*** Opening Task inputs ***

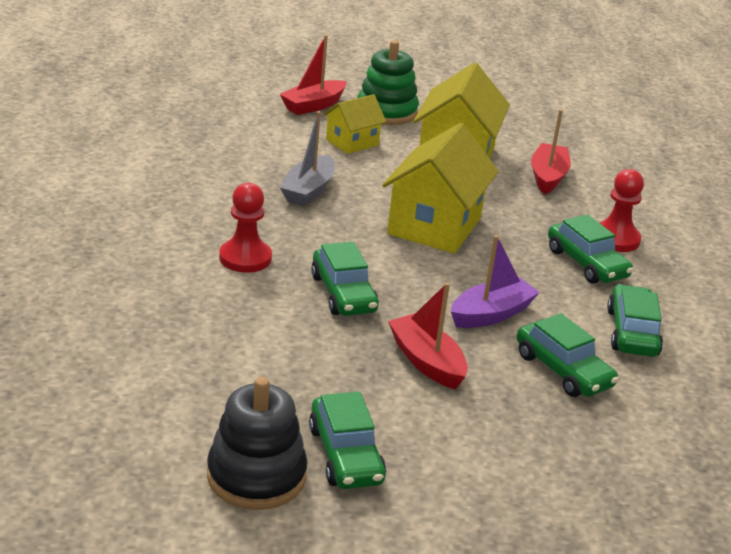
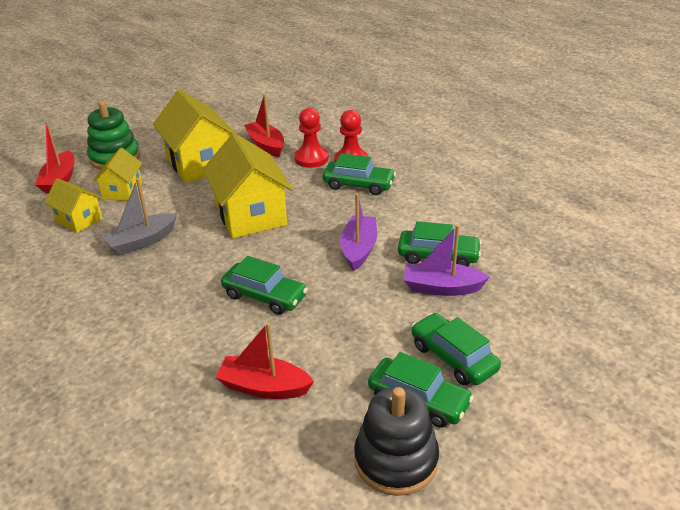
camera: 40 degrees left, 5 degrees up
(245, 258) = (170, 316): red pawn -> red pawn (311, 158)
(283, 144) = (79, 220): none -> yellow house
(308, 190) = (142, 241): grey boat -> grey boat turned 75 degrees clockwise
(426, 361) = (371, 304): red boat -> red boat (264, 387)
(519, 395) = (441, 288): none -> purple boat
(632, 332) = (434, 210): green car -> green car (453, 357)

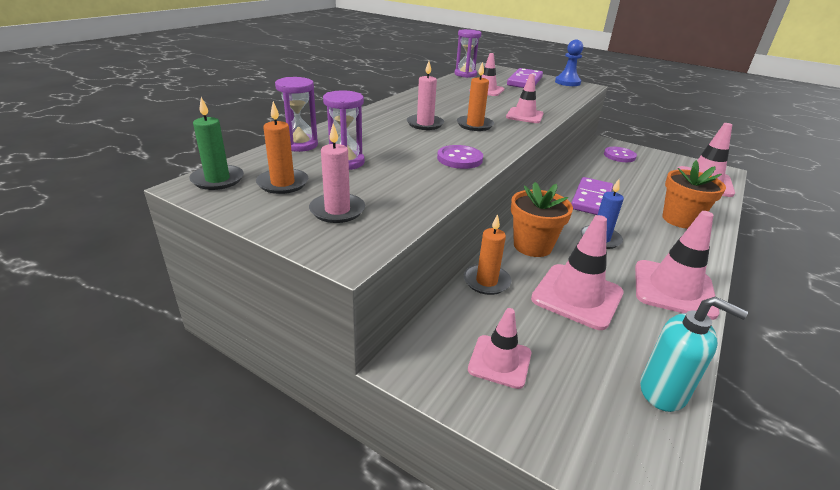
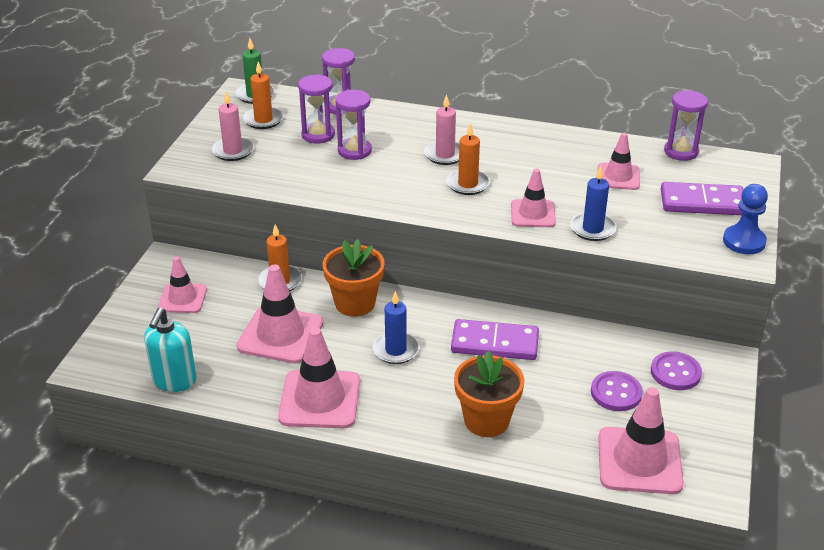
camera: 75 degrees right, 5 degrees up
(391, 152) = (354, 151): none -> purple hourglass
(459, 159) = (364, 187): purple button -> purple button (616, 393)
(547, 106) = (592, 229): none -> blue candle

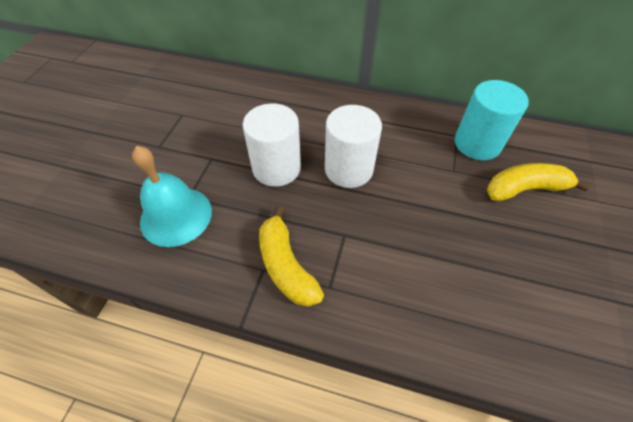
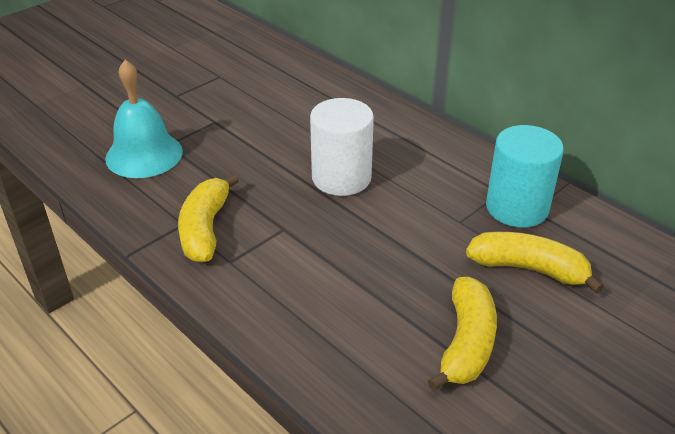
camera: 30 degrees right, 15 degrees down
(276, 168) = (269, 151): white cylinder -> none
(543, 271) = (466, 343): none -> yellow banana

*** Closing Task inputs ***
*** Opening Task inputs ***

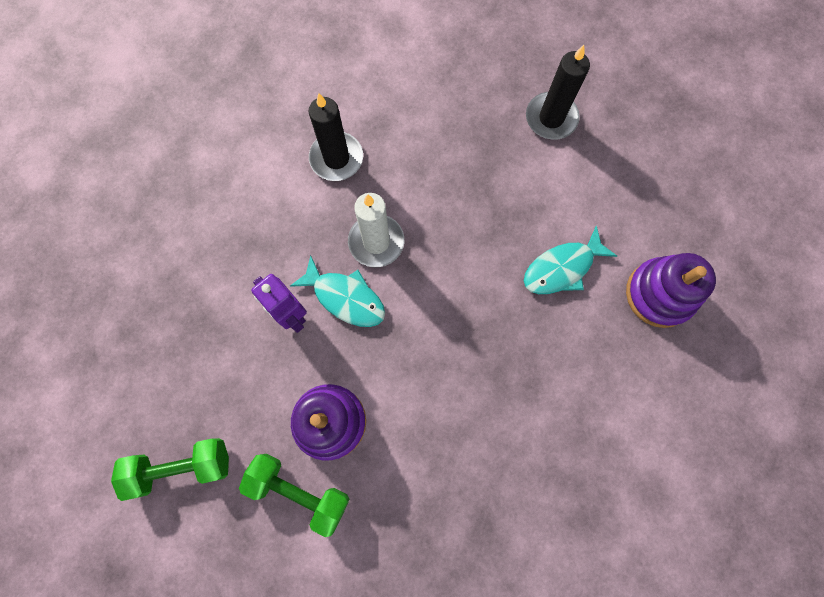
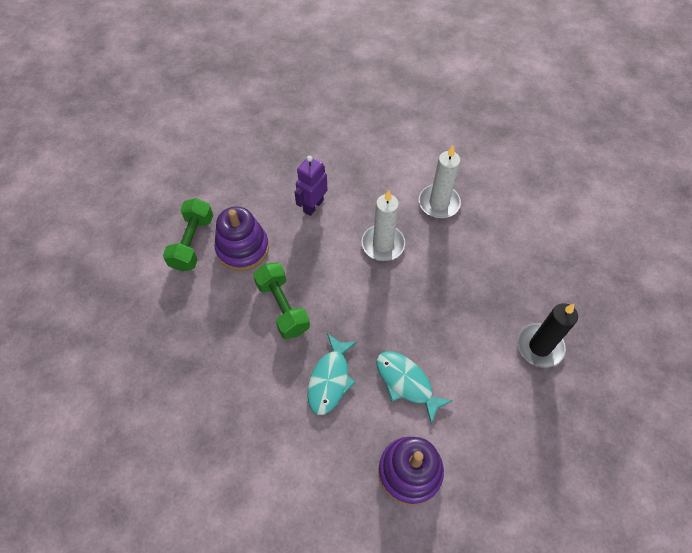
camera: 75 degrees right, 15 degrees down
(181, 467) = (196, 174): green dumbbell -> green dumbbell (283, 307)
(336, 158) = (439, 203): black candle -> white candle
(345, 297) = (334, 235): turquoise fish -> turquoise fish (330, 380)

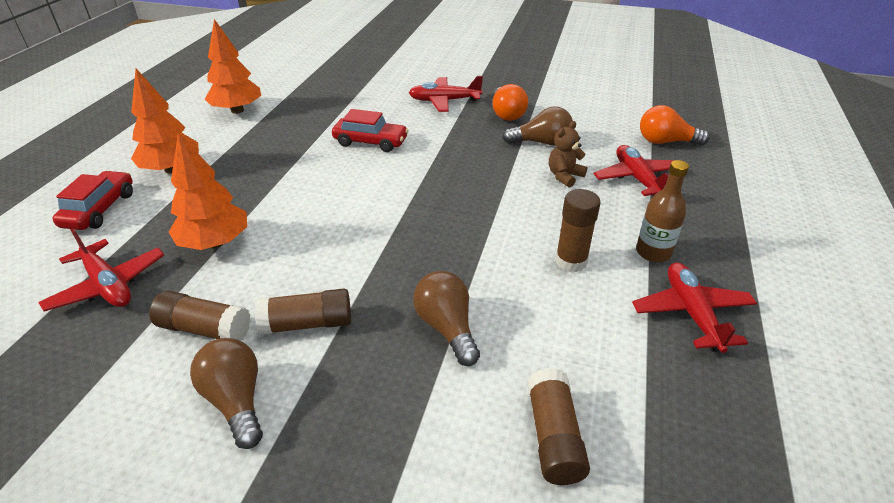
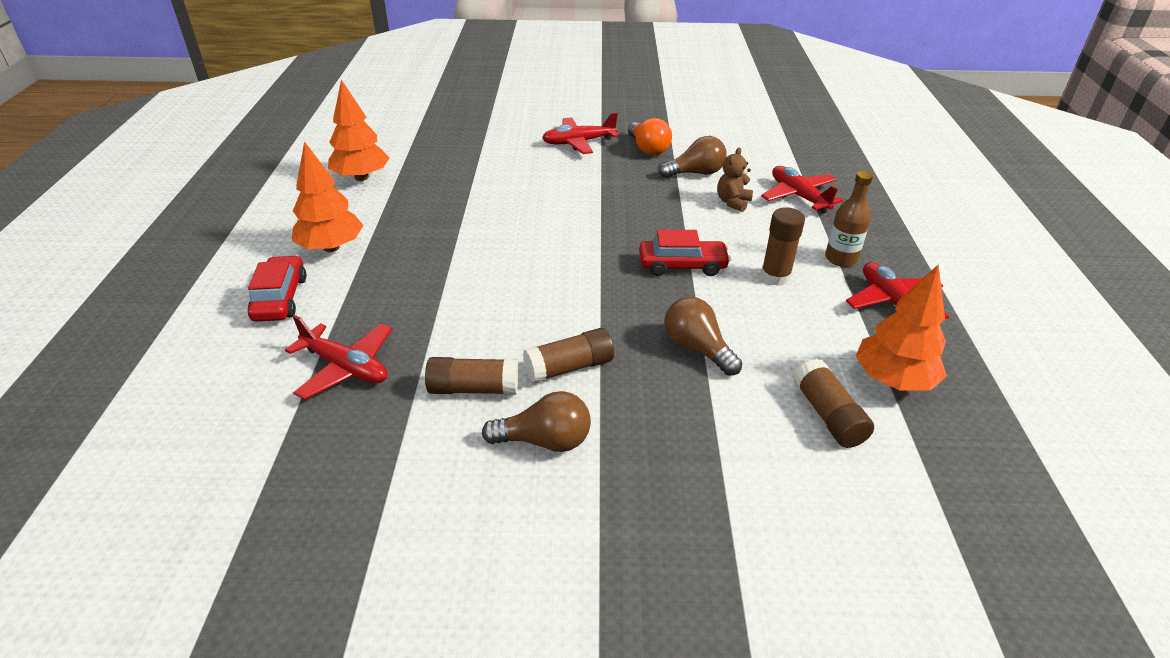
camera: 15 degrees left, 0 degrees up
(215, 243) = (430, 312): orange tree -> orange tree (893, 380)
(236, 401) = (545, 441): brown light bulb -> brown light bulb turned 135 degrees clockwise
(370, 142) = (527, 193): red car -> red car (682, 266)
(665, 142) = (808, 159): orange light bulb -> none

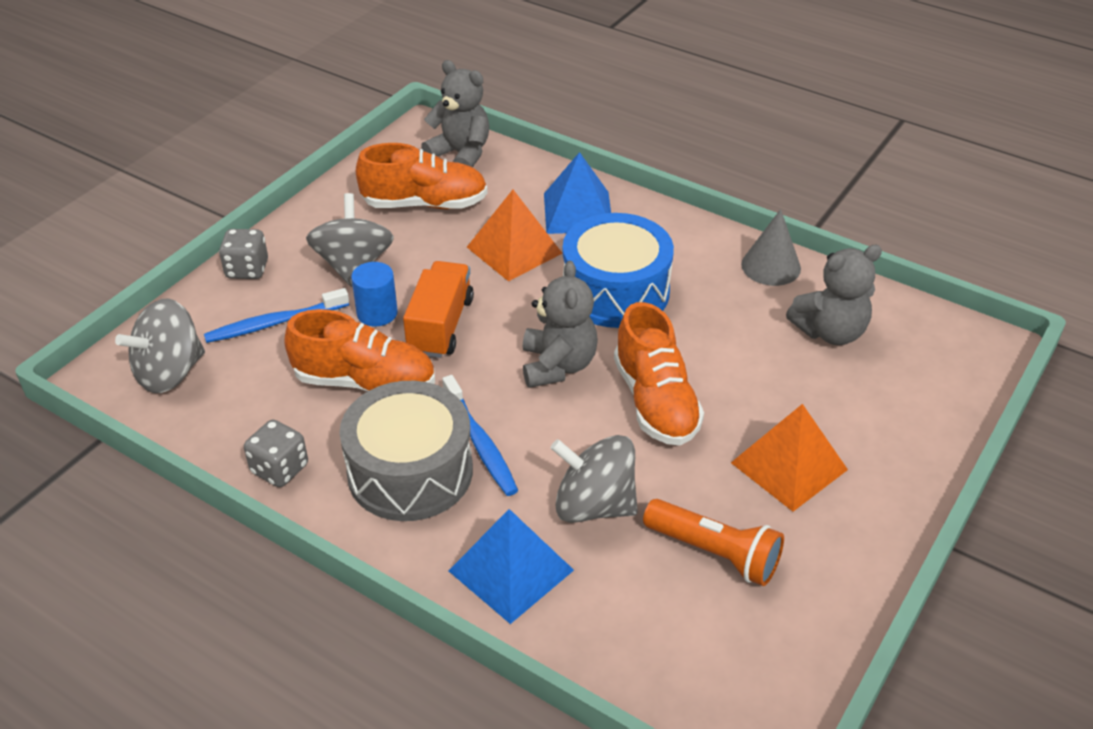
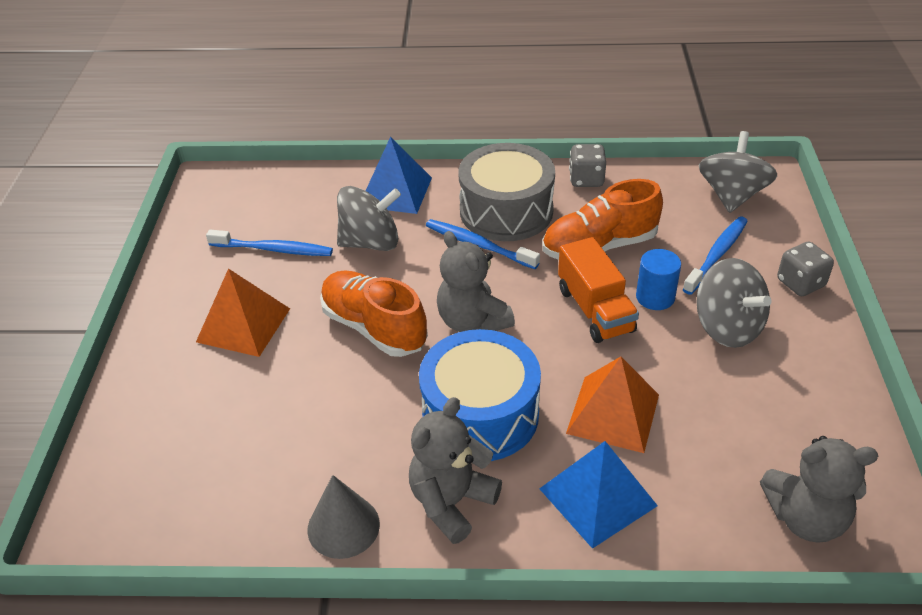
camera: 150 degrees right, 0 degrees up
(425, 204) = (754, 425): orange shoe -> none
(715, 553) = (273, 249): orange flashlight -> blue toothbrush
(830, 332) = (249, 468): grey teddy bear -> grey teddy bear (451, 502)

*** Closing Task inputs ***
*** Opening Task inputs ***

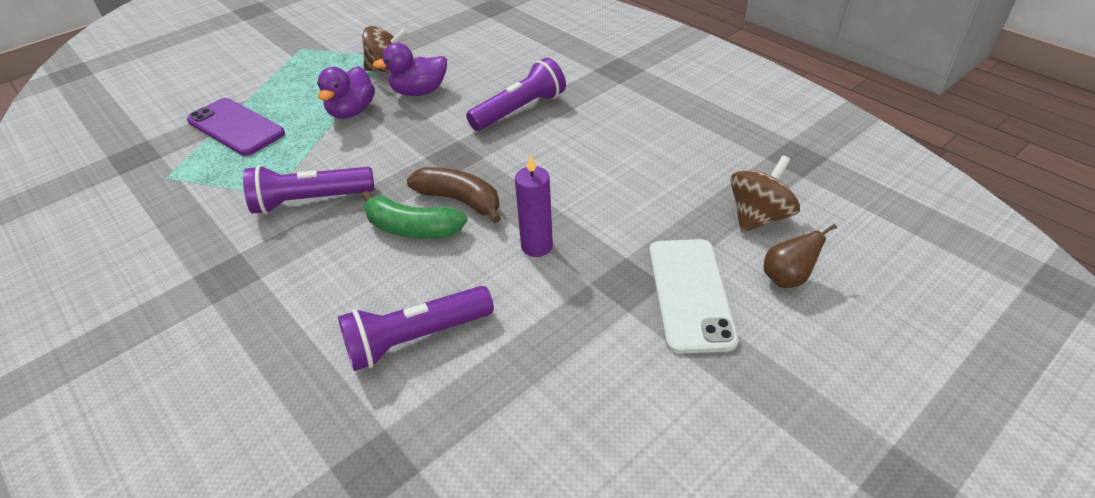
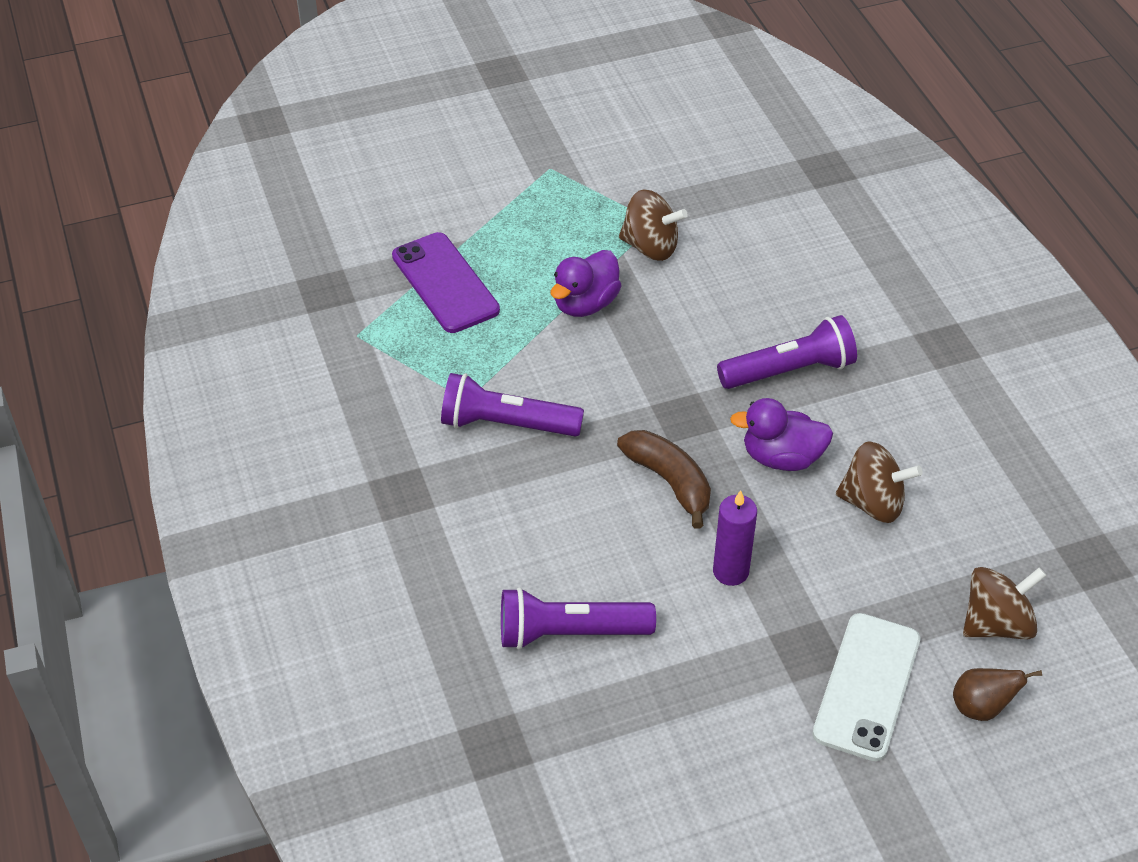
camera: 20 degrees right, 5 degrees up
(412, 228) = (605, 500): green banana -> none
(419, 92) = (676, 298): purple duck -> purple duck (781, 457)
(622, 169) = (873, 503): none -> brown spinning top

*** Closing Task inputs ***

▶ **Exercise details**
Text only, no pictures: please print exactly the lines above from the line with "(345, 297) = (334, 235): turquoise" up to and including the line with "(370, 142) = (527, 193): red", and nothing else.

▶ **Task result**
(345, 297) = (334, 235): turquoise fish -> turquoise fish (330, 380)

camera: 15 degrees left, 0 degrees up
(215, 243) = (430, 312): orange tree -> orange tree (893, 380)
(236, 401) = (545, 441): brown light bulb -> brown light bulb turned 135 degrees clockwise
(370, 142) = (527, 193): red car -> red car (682, 266)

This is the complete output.